--- What the exercise asks ---
Nothing but the lines from the one containing "grey star [335,189,419,249] -> none" through the end of the entries below should be set down, each exactly as written.

(Beginning of Given data)

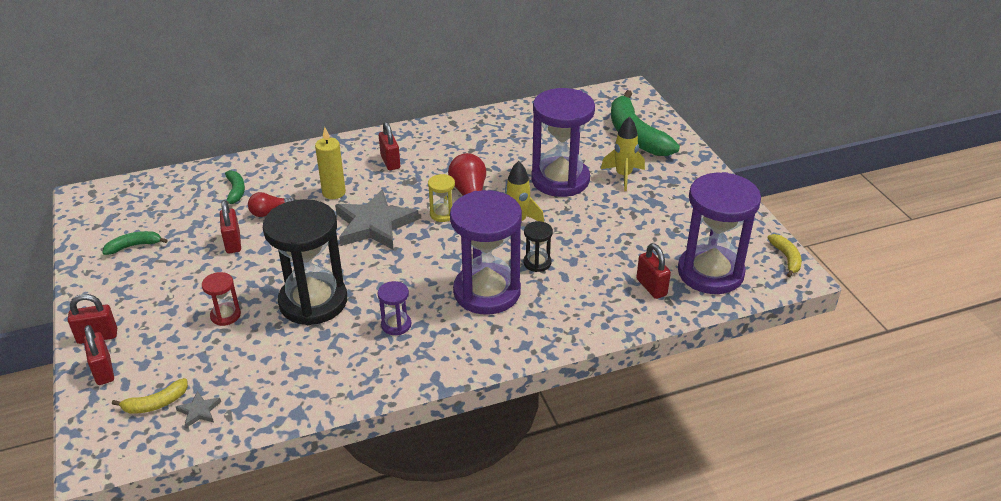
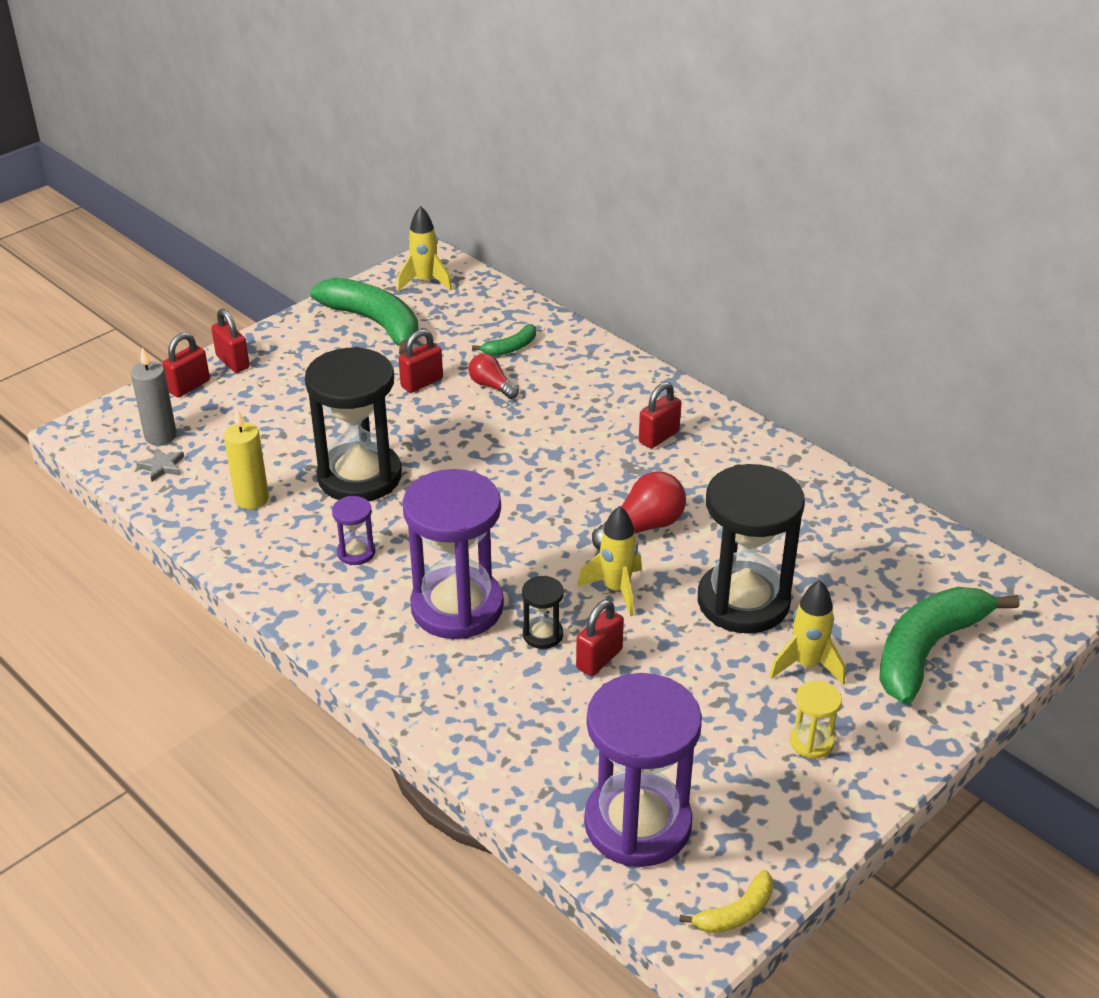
camera: 65 degrees right, 0 degrees up
green banana [103,231,168,255] -> green banana [310,277,419,355], size x2.15
yellow banana [112,378,188,414] -> grey candle [131,347,177,445]
red hourglass [202,272,241,326] -> none
yellow candle [315,127,346,199] -> yellow candle moved to [224,409,269,509]
grey star [335,189,419,249] -> none
yellow hourglass [428,174,455,222] -> yellow hourglass moved to [790,681,842,759]
purple hourglass [531,88,595,197] -> black hourglass [698,464,805,633]
red padlock [637,243,671,299] -> red padlock moved to [576,599,624,676]
none -> yellow rocket [397,206,452,291]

(End of Given data)

--- The completed task ---
grey star [335,189,419,249] -> none
yellow hourglass [428,174,455,222] -> yellow hourglass moved to [790,681,842,759]
purple hourglass [531,88,595,197] -> black hourglass [698,464,805,633]
red padlock [637,243,671,299] -> red padlock moved to [576,599,624,676]
none -> yellow rocket [397,206,452,291]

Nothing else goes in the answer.